◆ Problem statement ◆
Word for word, restate the entries below and exclude every image.
· · · · · · ·
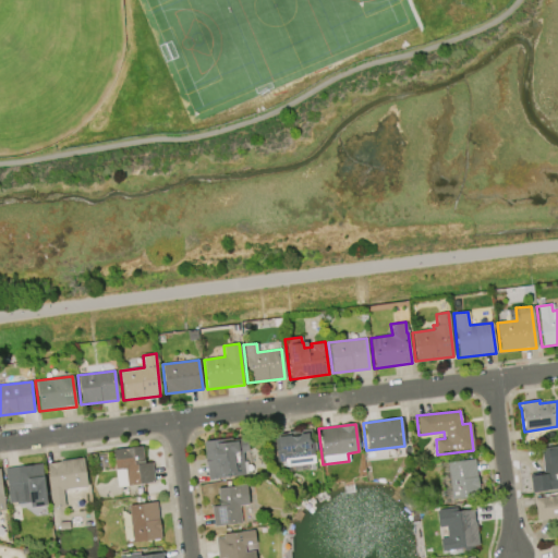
[(286,432),(310,428),(311,441),(314,441),(315,451),(313,451),(314,462),(284,466),(283,461),(276,462),(273,435),(286,434),(286,432)]
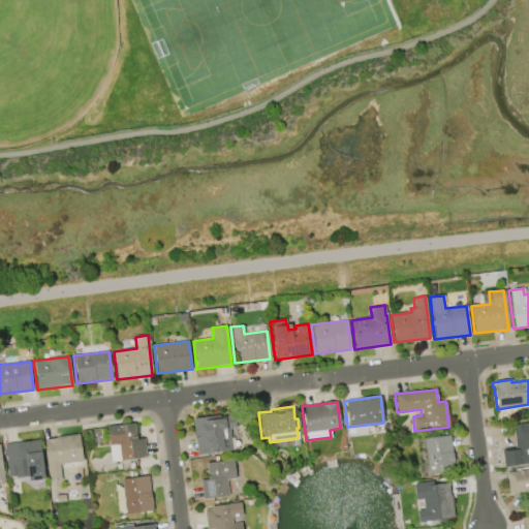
[(191,418),(223,414),(223,416),(232,415),(235,428),(228,429),(231,449),(196,455),(191,418)]
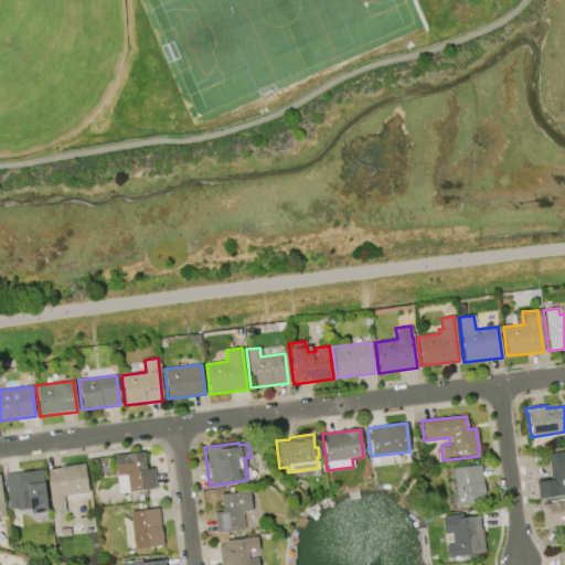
[(550,480),(546,454),(564,451),(564,496),(537,499),(535,481),(550,480)]
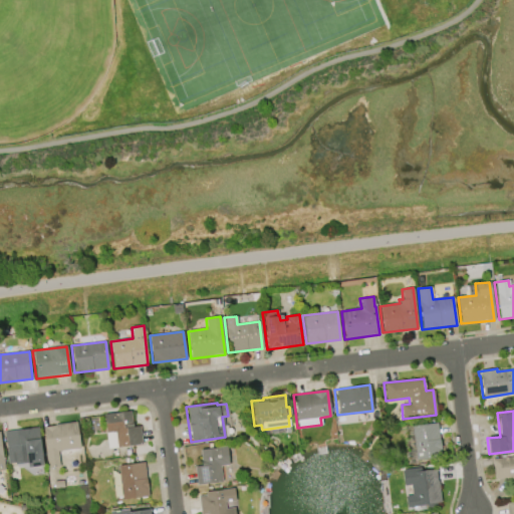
[(103,415),(131,412),(132,427),(140,426),(142,445),(106,449),(103,415)]
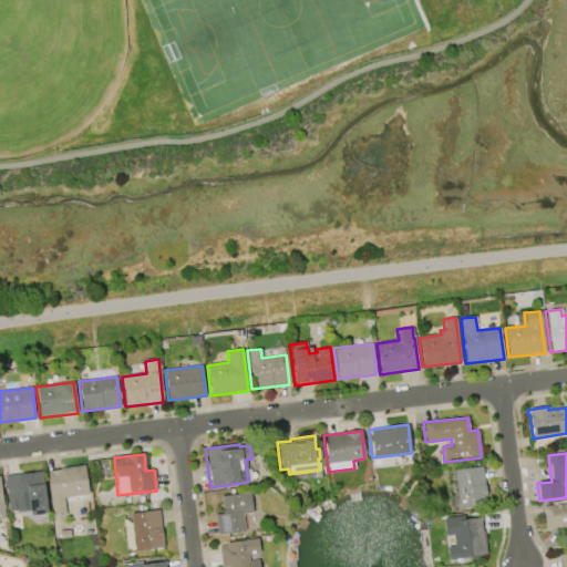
[(47,470),(84,465),(89,494),(63,497),(65,515),(52,516),(47,470)]
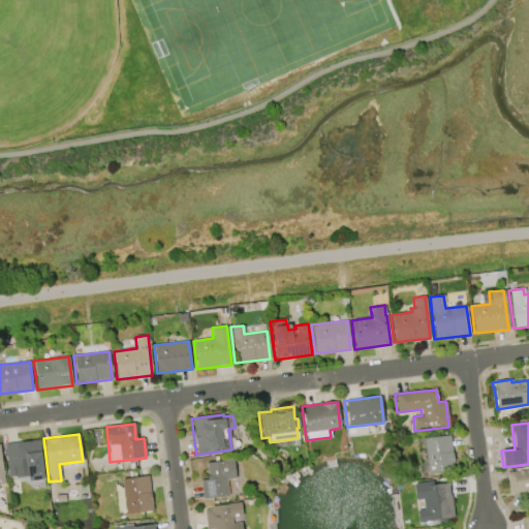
[(428,473),(424,438),(450,435),(455,470),(428,473)]
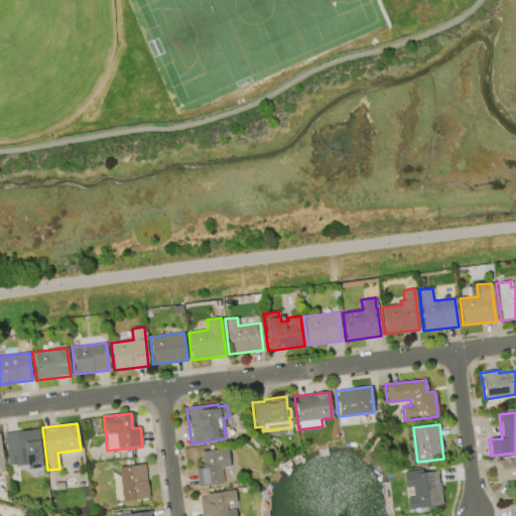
[(3,433),(35,429),(40,467),(25,469),(24,465),(14,466),(13,465),(7,466),(3,433)]
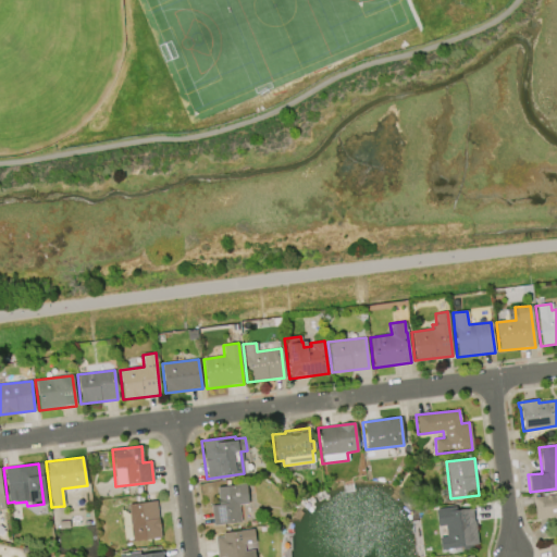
[(212,525),(210,505),(218,505),(215,487),(246,483),(248,504),(238,505),(240,522),(212,525)]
· · · · · · ·
◆ Reply ◆
[(286,432),(310,428),(311,441),(314,441),(315,451),(313,451),(314,462),(284,466),(283,461),(276,462),(273,435),(286,434),(286,432)]
[(191,418),(223,414),(223,416),(232,415),(235,428),(228,429),(231,449),(196,455),(191,418)]
[(550,480),(546,454),(564,451),(564,496),(537,499),(535,481),(550,480)]
[(103,415),(131,412),(132,427),(140,426),(142,445),(106,449),(103,415)]
[(47,470),(84,465),(89,494),(63,497),(65,515),(52,516),(47,470)]
[(428,473),(424,438),(450,435),(455,470),(428,473)]
[(3,433),(35,429),(40,467),(25,469),(24,465),(14,466),(13,465),(7,466),(3,433)]
[(212,525),(210,505),(218,505),(215,487),(246,483),(248,504),(238,505),(240,522),(212,525)]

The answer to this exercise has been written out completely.